WORK REQUEST: Please filter the listing for the string "none" and copy each matching line.

DATA UNDER STUDY:

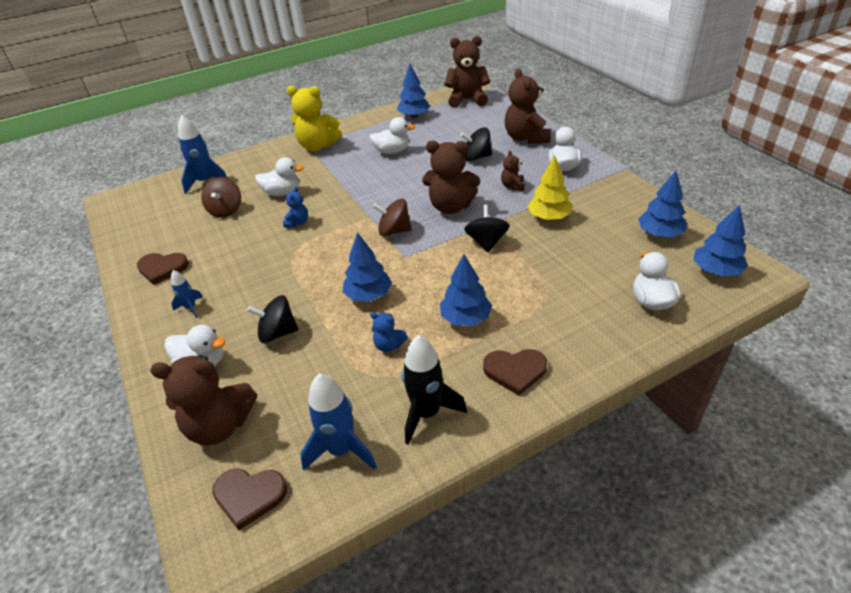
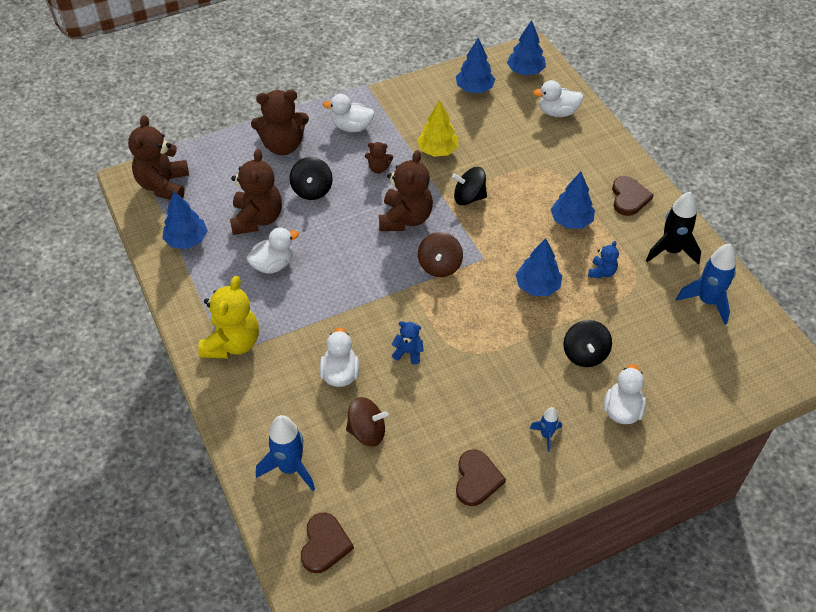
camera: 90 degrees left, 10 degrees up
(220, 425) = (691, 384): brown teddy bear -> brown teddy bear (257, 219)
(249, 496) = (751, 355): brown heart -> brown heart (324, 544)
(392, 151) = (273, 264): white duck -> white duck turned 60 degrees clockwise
* * *
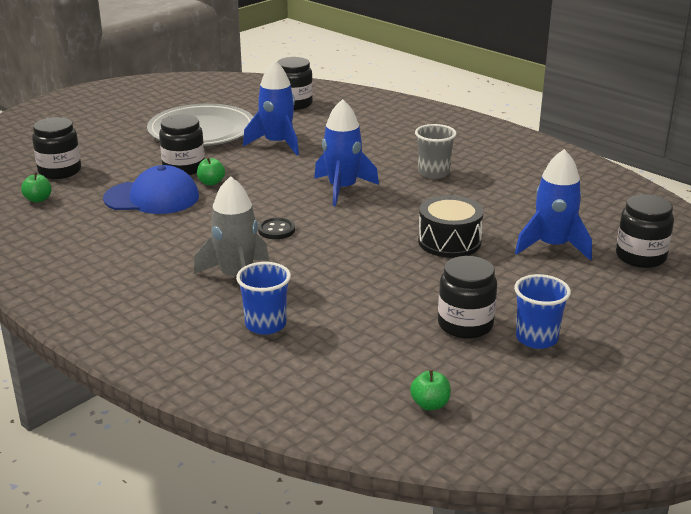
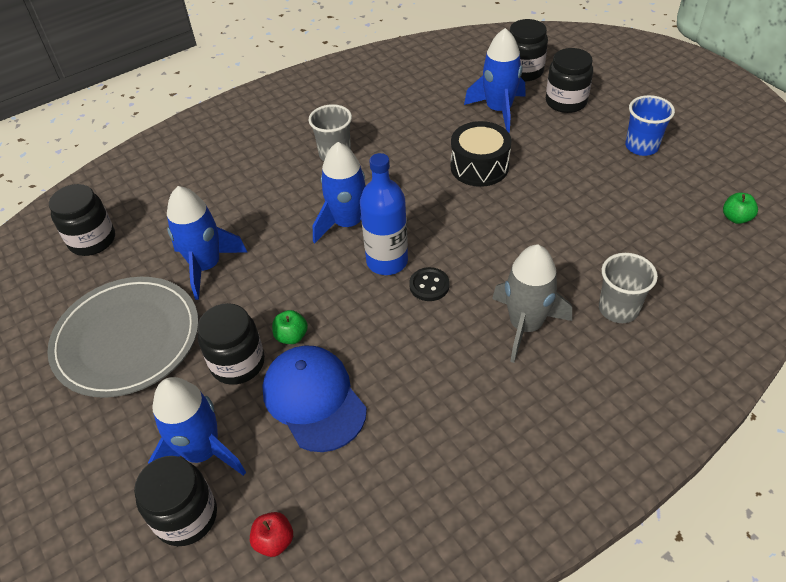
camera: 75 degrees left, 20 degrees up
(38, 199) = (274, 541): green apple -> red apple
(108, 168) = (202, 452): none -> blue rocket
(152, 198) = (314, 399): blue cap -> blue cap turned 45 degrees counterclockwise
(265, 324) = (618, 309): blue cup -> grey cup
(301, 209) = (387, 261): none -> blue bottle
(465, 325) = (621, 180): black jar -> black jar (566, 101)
---
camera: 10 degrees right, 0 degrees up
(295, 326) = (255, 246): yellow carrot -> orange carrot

TASK SOLUTION:
(108, 168) = (202, 452): none -> blue rocket
(301, 209) = (387, 261): none -> blue bottle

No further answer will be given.